:: EXTRACTED MATERIAL

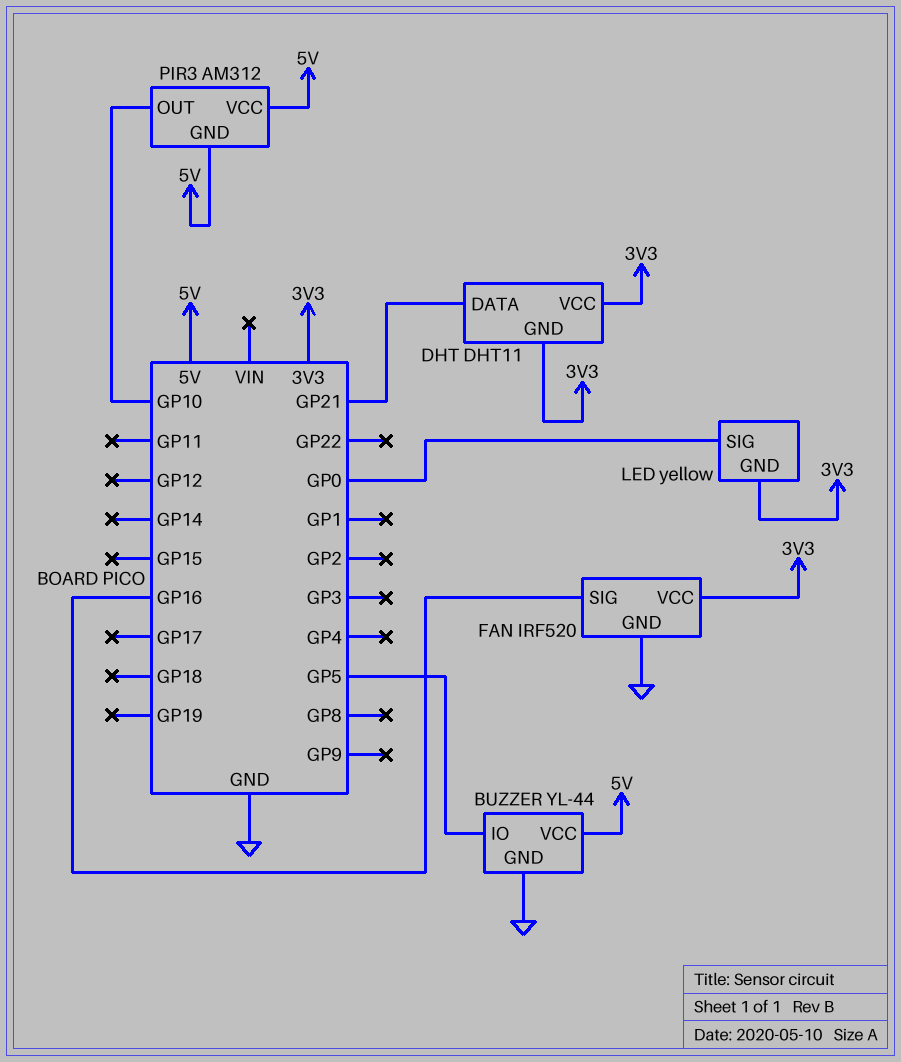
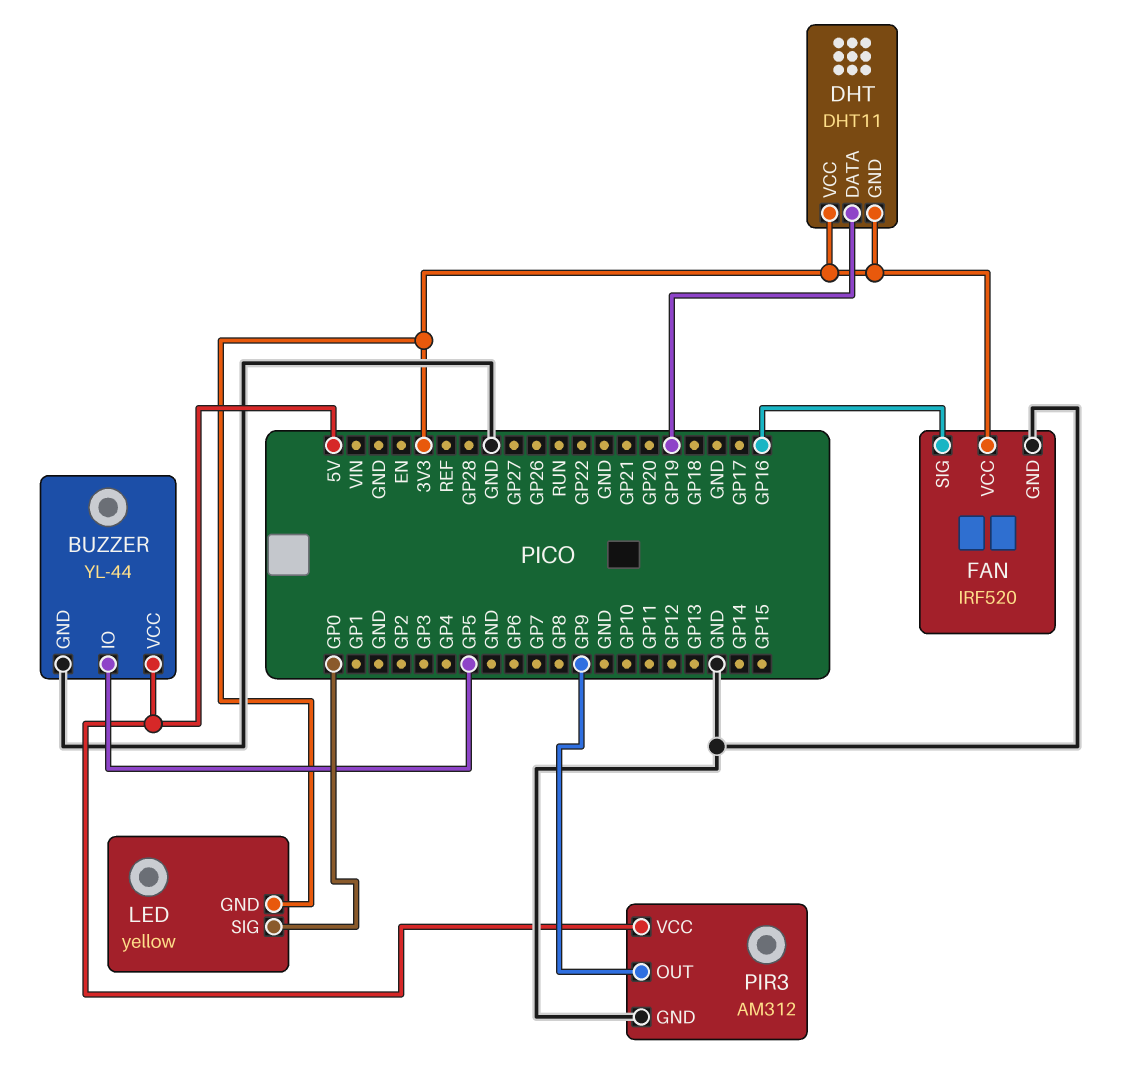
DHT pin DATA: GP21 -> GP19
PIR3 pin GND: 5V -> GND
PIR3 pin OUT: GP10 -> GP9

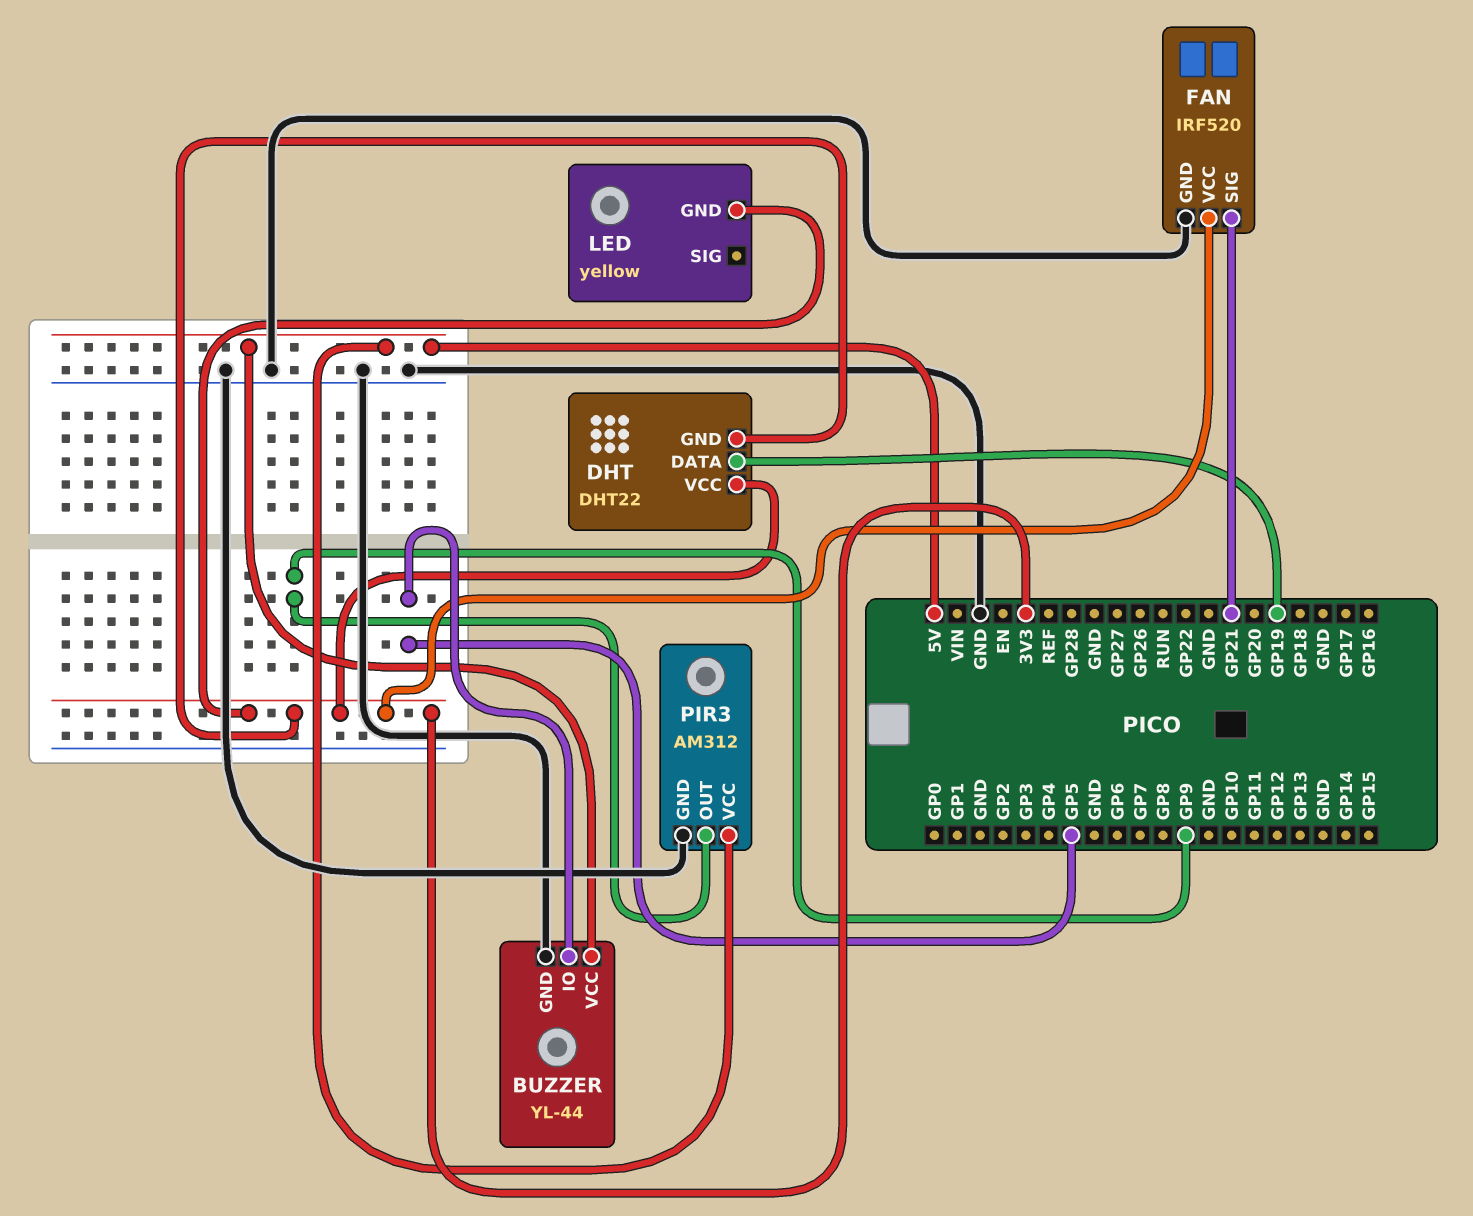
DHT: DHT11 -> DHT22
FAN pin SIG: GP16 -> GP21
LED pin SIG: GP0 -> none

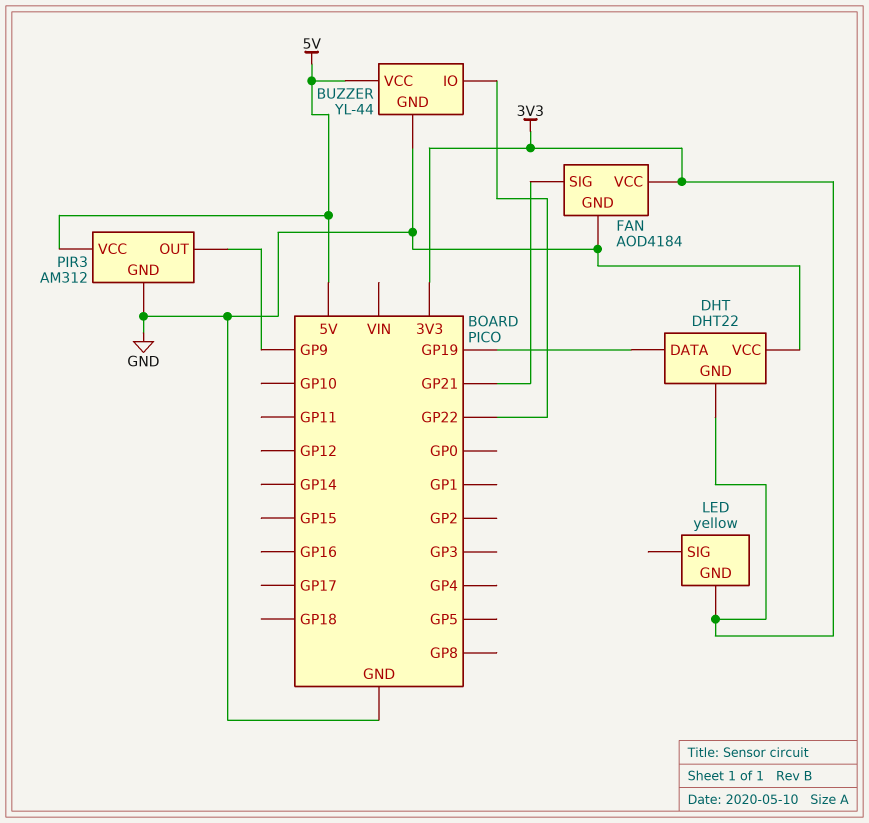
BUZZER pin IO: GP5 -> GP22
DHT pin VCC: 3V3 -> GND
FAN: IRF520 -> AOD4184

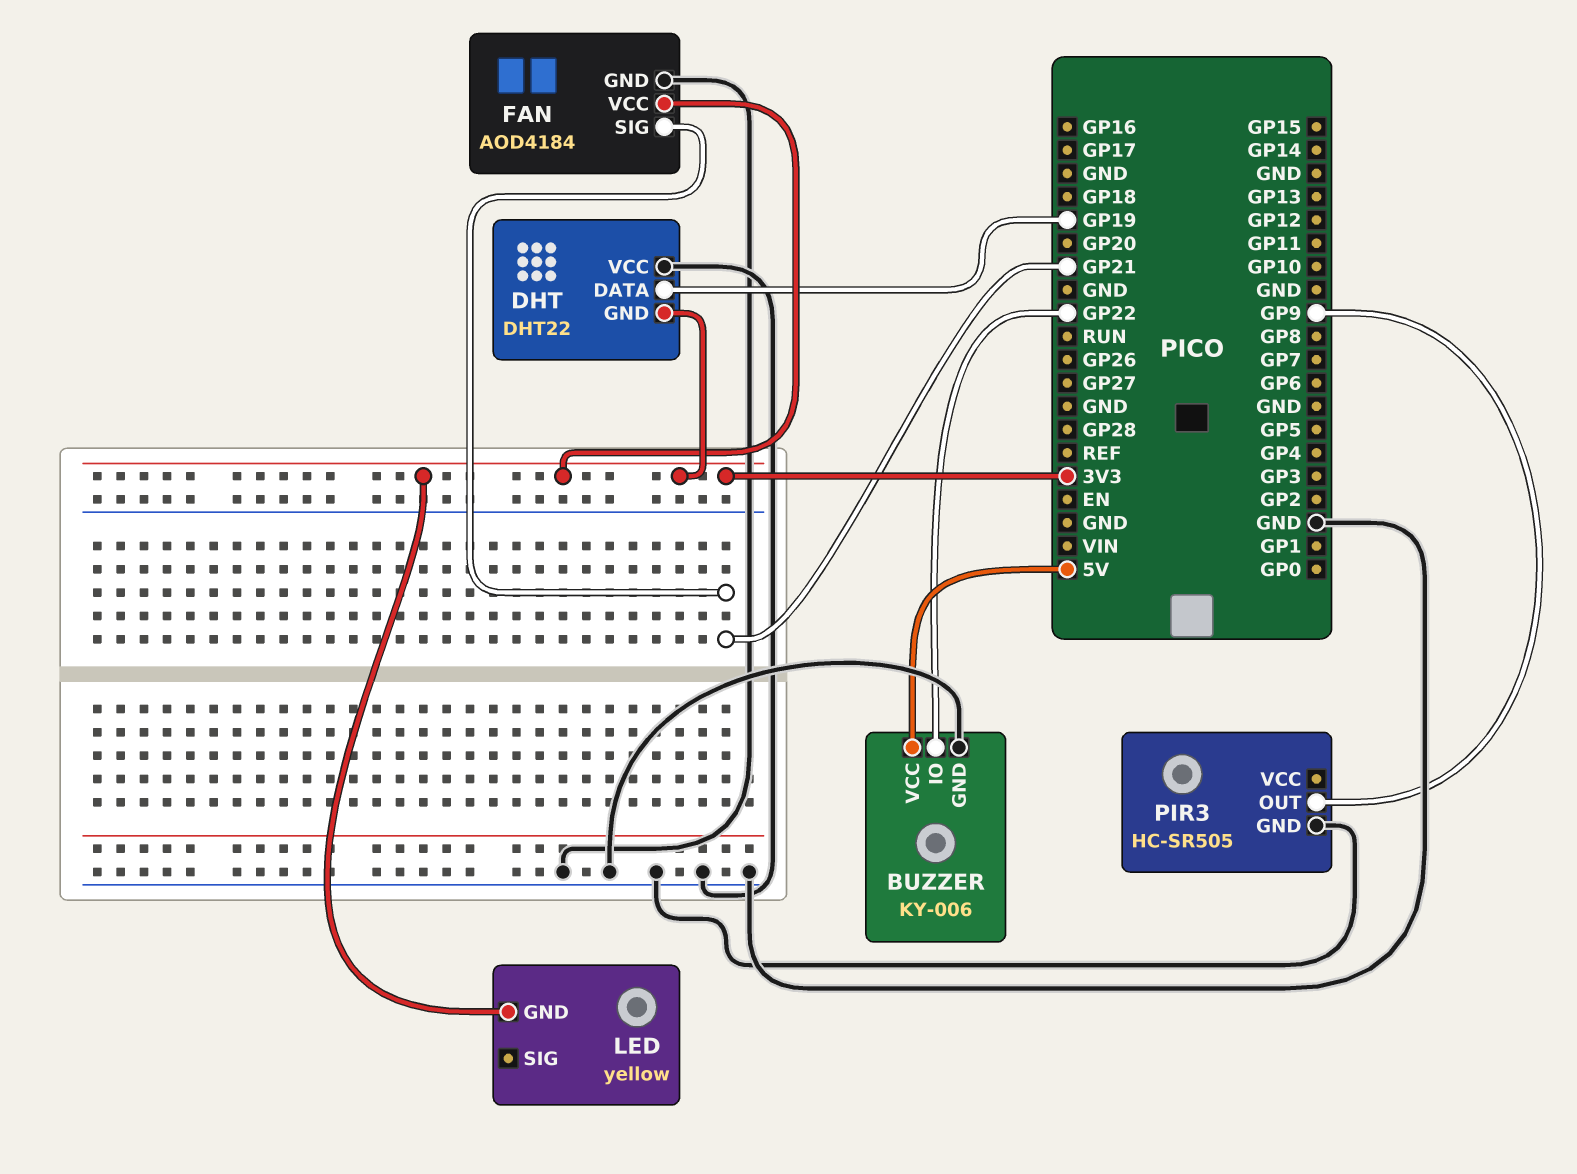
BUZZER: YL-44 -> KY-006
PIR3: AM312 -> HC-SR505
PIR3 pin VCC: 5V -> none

::::
:: EXTRACTED MATERIAL

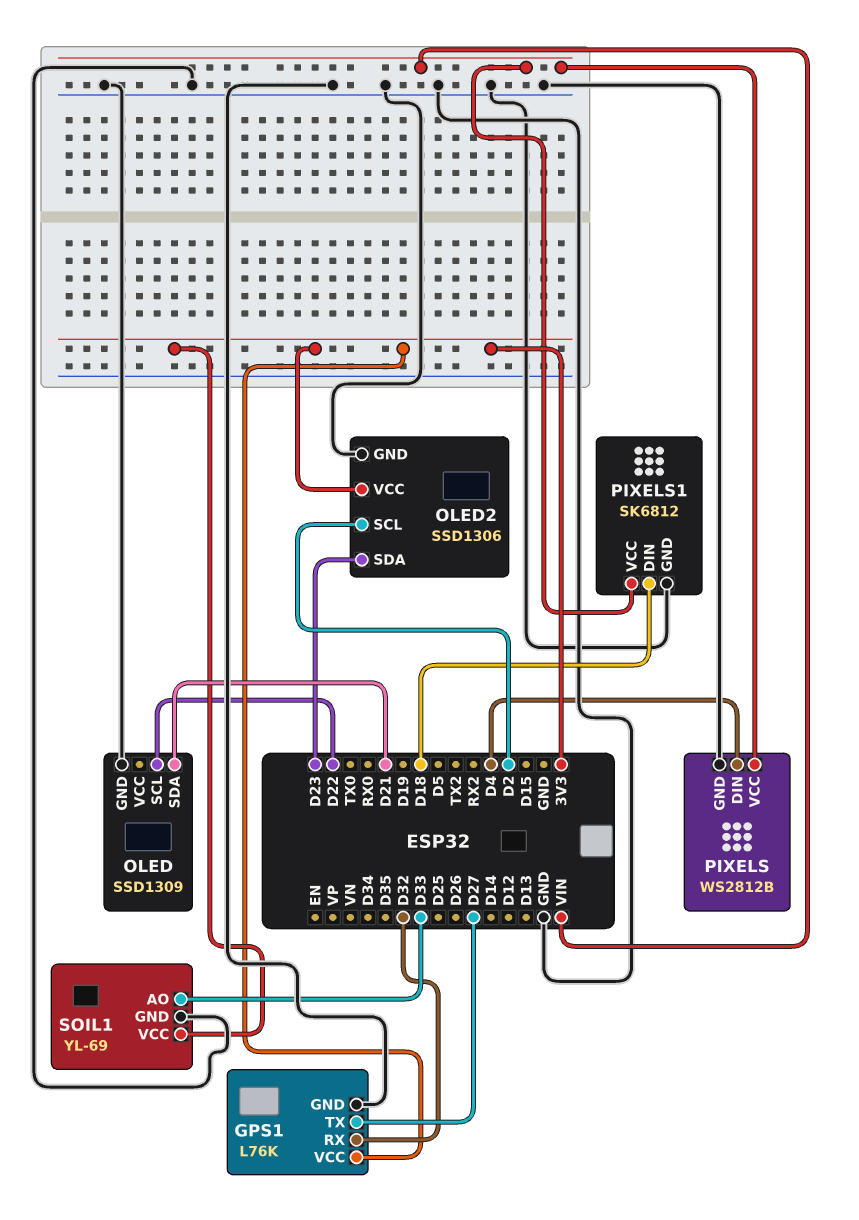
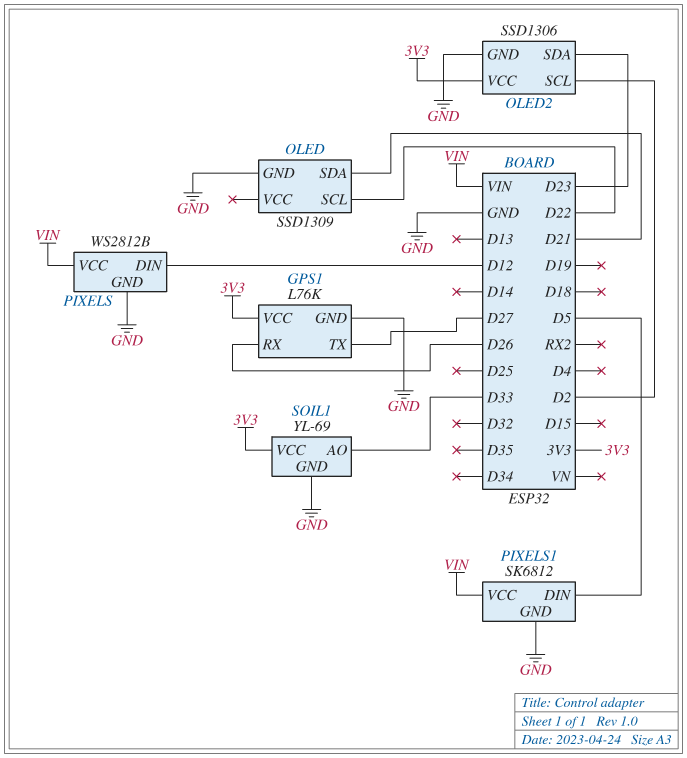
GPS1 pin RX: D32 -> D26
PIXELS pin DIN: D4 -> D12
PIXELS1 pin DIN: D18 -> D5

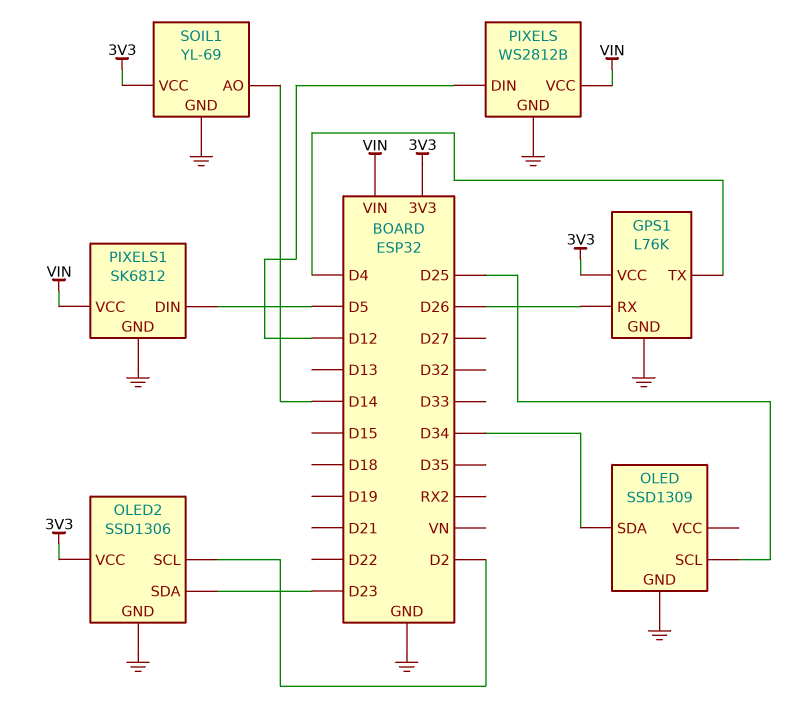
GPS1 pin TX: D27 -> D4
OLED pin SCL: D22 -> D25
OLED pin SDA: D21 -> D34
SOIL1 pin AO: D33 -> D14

::::

» **TASK INSTRUCTIONS**
Reproduce the lines above beginning at the line that contains "DHT pin DATA: GP21 -> GP19" and ending at the line that contains "PIR3 pin VCC: 5V -> none". No pictures.

» **TASK RESPONSE**
DHT pin DATA: GP21 -> GP19
PIR3 pin GND: 5V -> GND
PIR3 pin OUT: GP10 -> GP9

DHT: DHT11 -> DHT22
FAN pin SIG: GP16 -> GP21
LED pin SIG: GP0 -> none

BUZZER pin IO: GP5 -> GP22
DHT pin VCC: 3V3 -> GND
FAN: IRF520 -> AOD4184

BUZZER: YL-44 -> KY-006
PIR3: AM312 -> HC-SR505
PIR3 pin VCC: 5V -> none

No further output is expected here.